◆ What the task requires:
At the line containing "LCD3 pin SDA: GP0 -> GP4", begin an exact copy, and continue through the last line of the entries below. Leave out any pictures.

◆ Supplied entries:

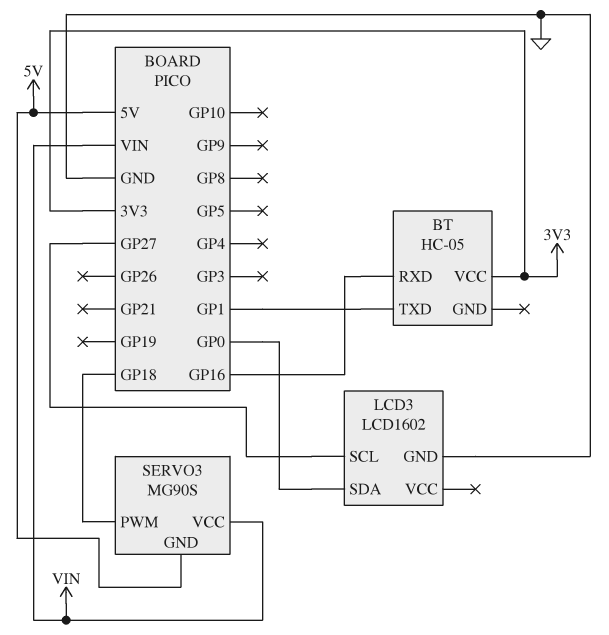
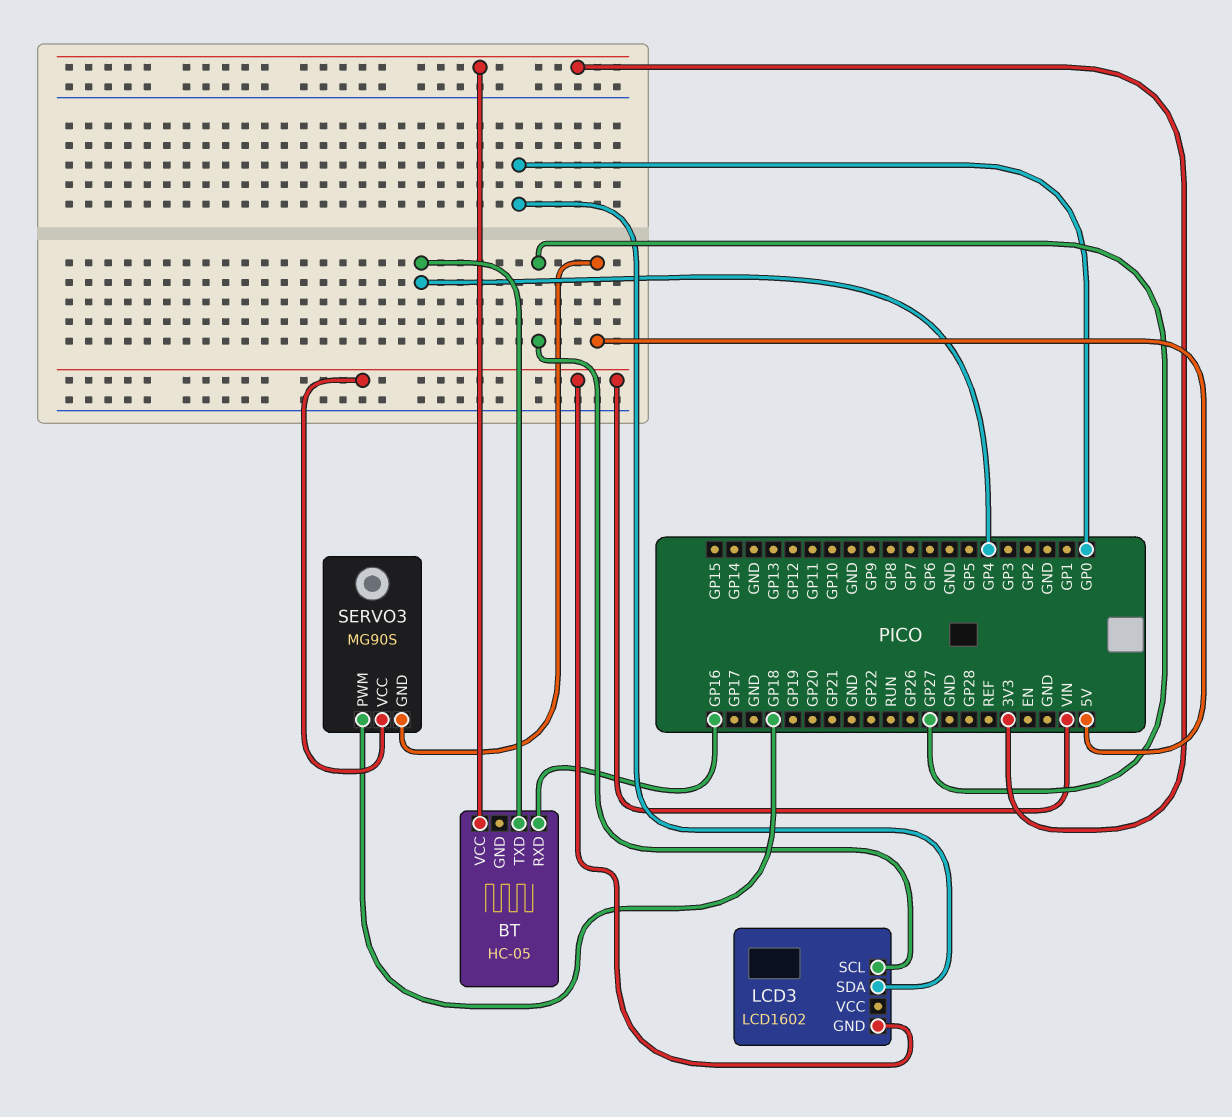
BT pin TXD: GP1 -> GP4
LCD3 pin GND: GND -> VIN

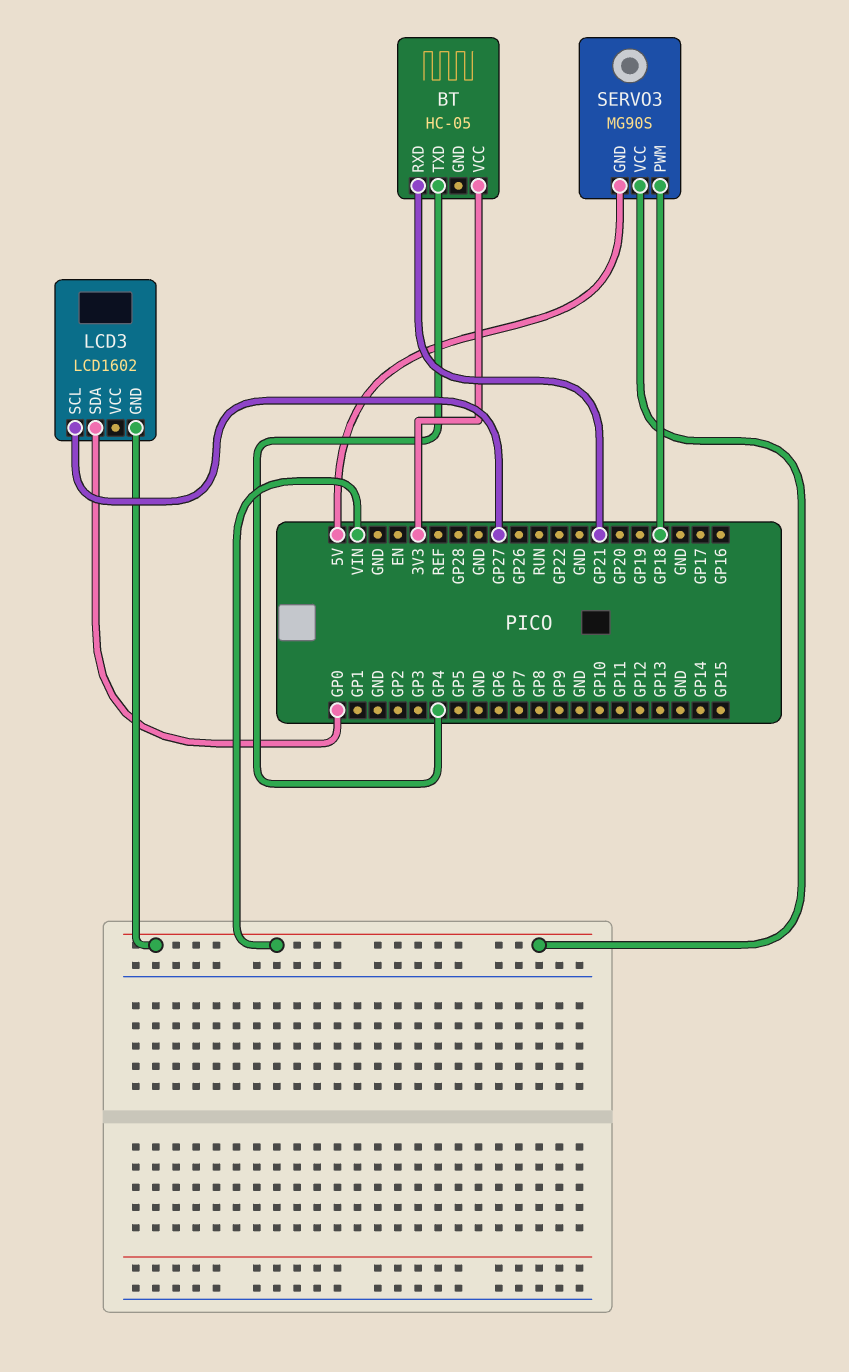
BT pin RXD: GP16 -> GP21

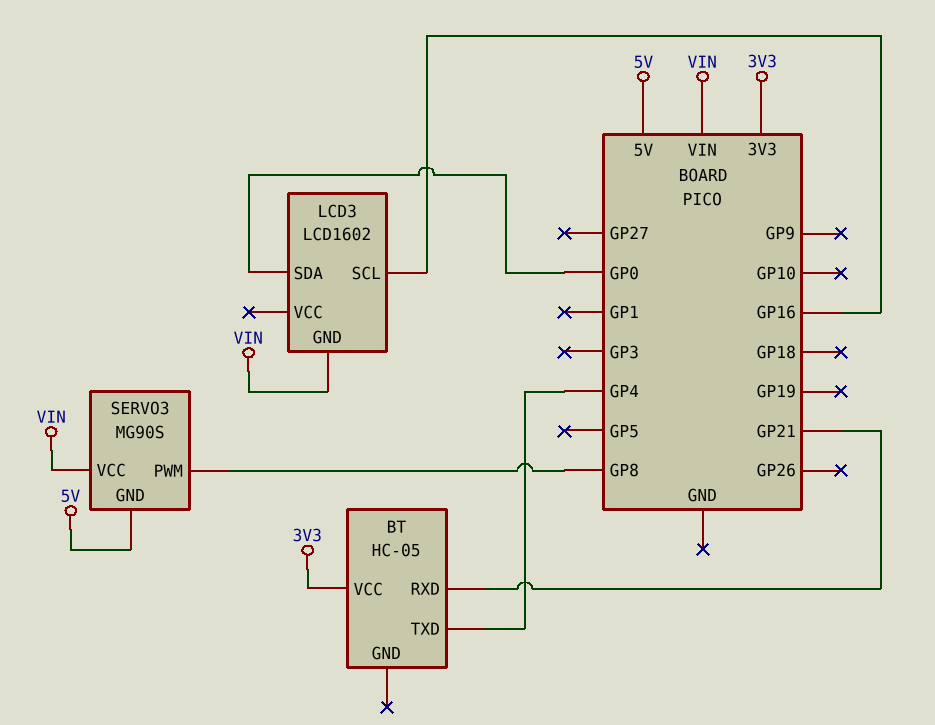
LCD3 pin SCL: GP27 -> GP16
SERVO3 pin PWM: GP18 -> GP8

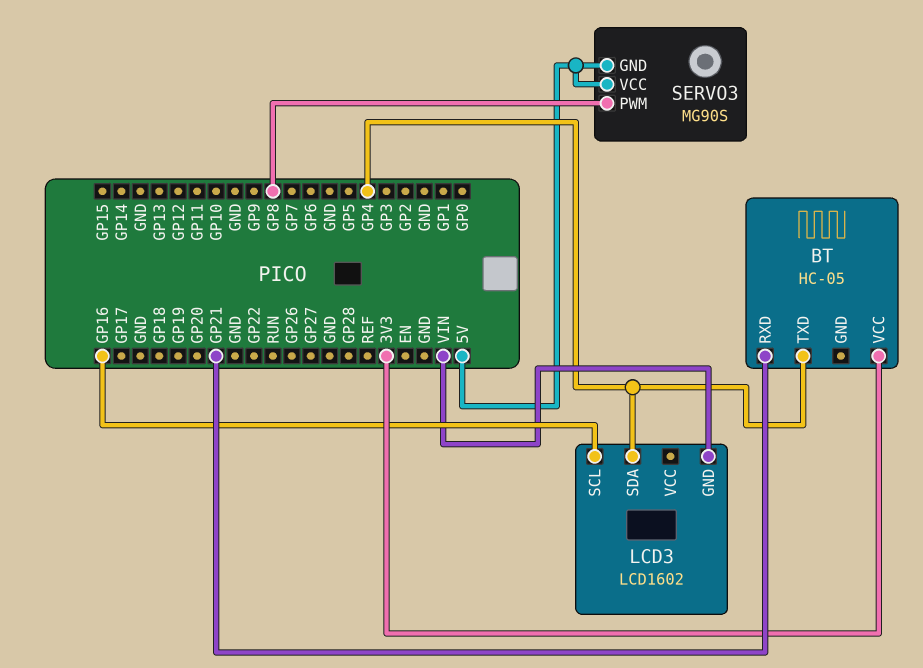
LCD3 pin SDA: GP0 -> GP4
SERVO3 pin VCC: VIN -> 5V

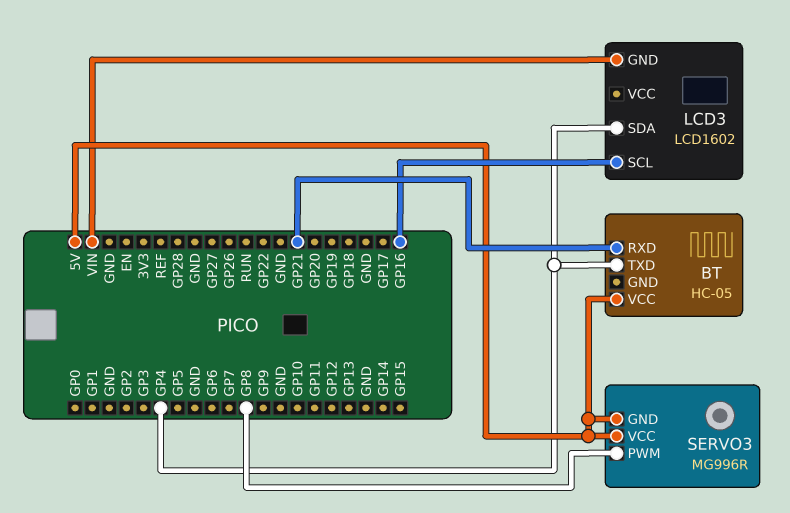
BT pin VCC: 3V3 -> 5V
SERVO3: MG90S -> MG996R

◆ Output below:
LCD3 pin SDA: GP0 -> GP4
SERVO3 pin VCC: VIN -> 5V

BT pin VCC: 3V3 -> 5V
SERVO3: MG90S -> MG996R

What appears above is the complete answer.